Render every line of text in the records below as a numbered list, skipping blank lines and leaving out the pictures.

§ **DATA ENTRIES**
▬▬▬

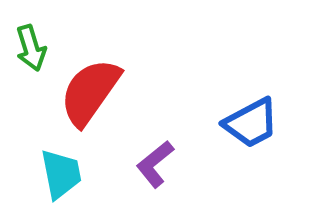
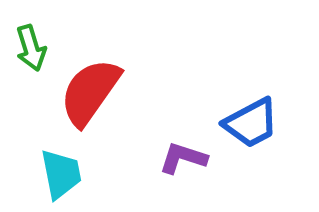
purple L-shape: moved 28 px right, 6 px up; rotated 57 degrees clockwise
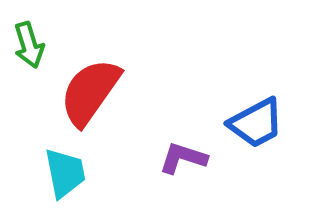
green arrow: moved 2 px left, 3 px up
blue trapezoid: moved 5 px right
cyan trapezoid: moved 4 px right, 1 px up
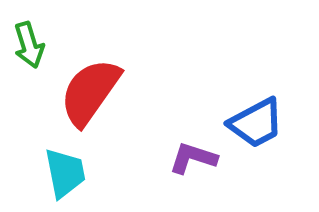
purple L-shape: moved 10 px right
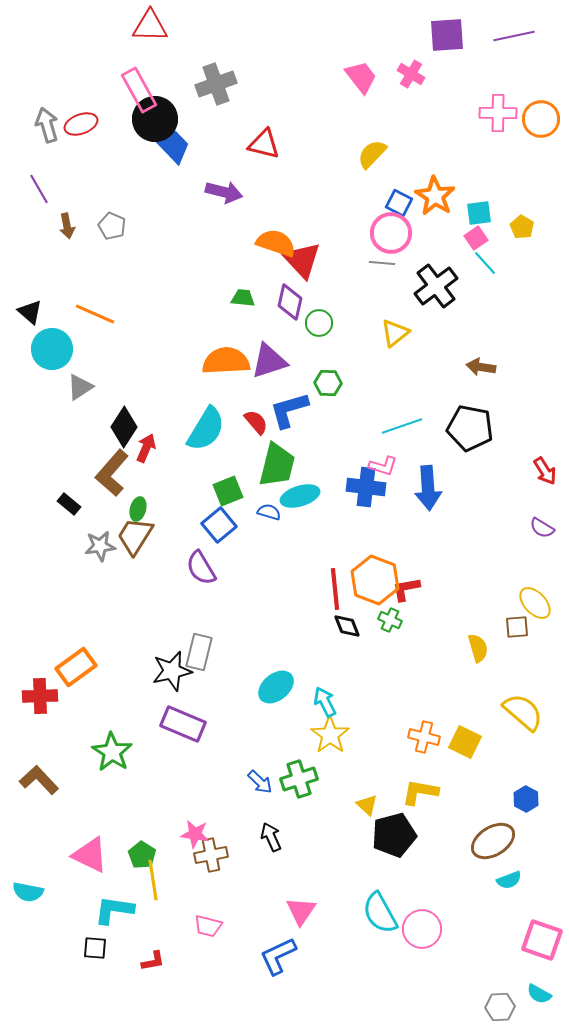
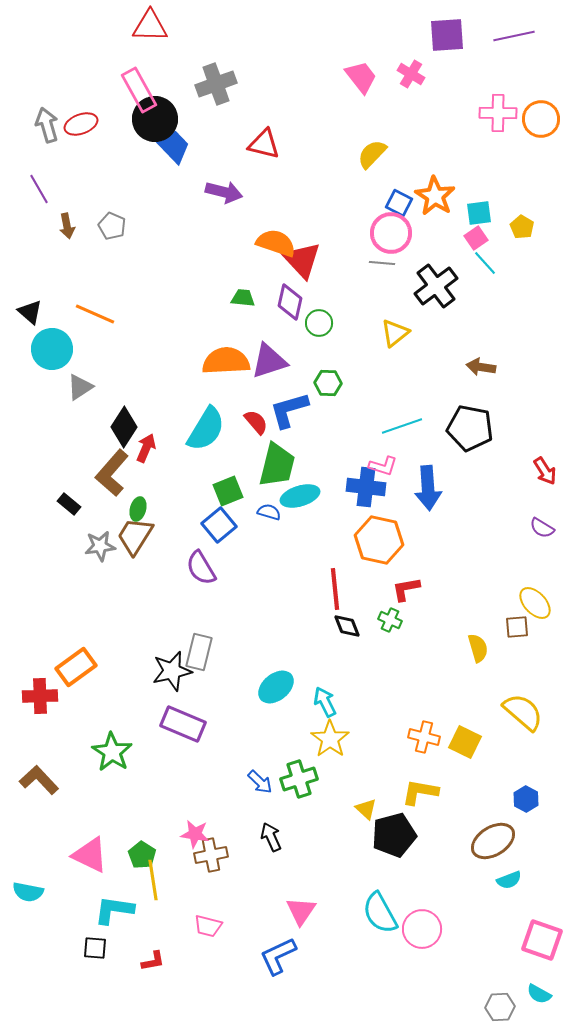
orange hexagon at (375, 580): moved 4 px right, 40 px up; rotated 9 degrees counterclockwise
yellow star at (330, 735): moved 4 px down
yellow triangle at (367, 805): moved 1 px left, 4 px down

▬▬▬

§ **WRITTEN RESPONSE**
1. purple L-shape: moved 28 px right, 6 px up; rotated 57 degrees clockwise
2. green arrow: moved 2 px left, 3 px up
3. blue trapezoid: moved 5 px right
4. cyan trapezoid: moved 4 px right, 1 px up
5. purple L-shape: moved 10 px right
6. orange hexagon at (375, 580): moved 4 px right, 40 px up; rotated 9 degrees counterclockwise
7. yellow star at (330, 735): moved 4 px down
8. yellow triangle at (367, 805): moved 1 px left, 4 px down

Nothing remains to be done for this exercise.